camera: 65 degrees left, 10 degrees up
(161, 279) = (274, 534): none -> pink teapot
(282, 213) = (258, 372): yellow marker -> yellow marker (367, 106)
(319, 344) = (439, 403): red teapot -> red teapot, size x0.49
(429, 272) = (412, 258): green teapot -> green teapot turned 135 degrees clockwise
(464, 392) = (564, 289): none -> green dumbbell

==

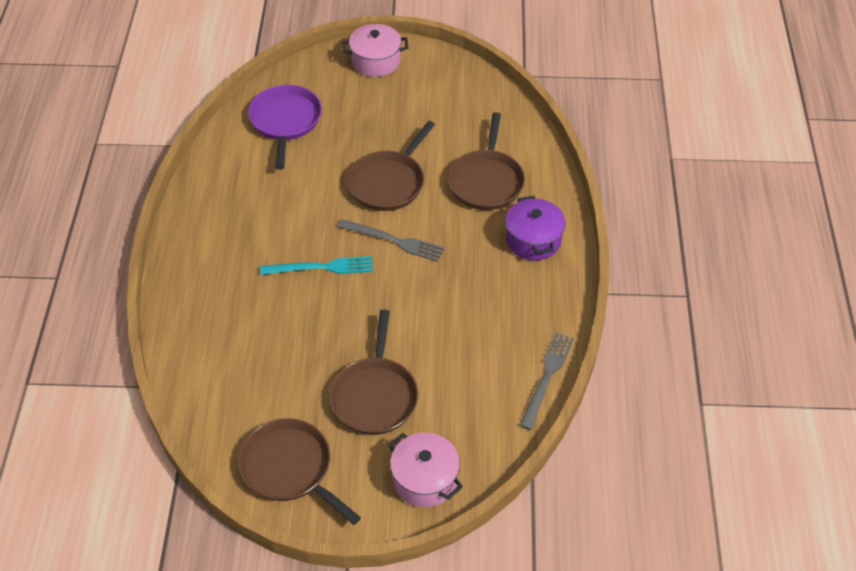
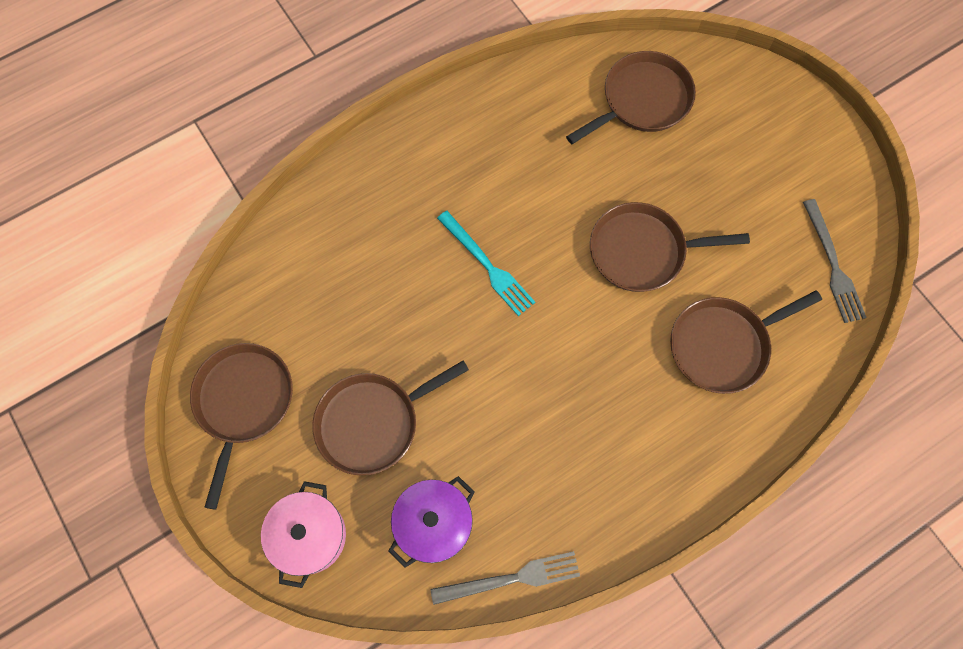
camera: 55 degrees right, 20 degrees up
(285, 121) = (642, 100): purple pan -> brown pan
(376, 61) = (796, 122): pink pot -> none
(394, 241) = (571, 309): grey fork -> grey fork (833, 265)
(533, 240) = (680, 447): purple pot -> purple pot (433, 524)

==

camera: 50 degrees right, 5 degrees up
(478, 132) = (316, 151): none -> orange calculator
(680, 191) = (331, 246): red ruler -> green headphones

_EXERCISE DIRECTIONS_:
Set down precisely the lines above between the line holding "camera: 65 degrees left, 10 degrees up" and the line holding "(464, 392) = (564, 289): none", inclusive, and nothing beyond them.

_ANSWER BELOW_:
camera: 65 degrees left, 10 degrees up
(161, 279) = (274, 534): none -> pink teapot
(282, 213) = (258, 372): yellow marker -> yellow marker (367, 106)
(319, 344) = (439, 403): red teapot -> red teapot, size x0.49
(429, 272) = (412, 258): green teapot -> green teapot turned 135 degrees clockwise
(464, 392) = (564, 289): none -> green dumbbell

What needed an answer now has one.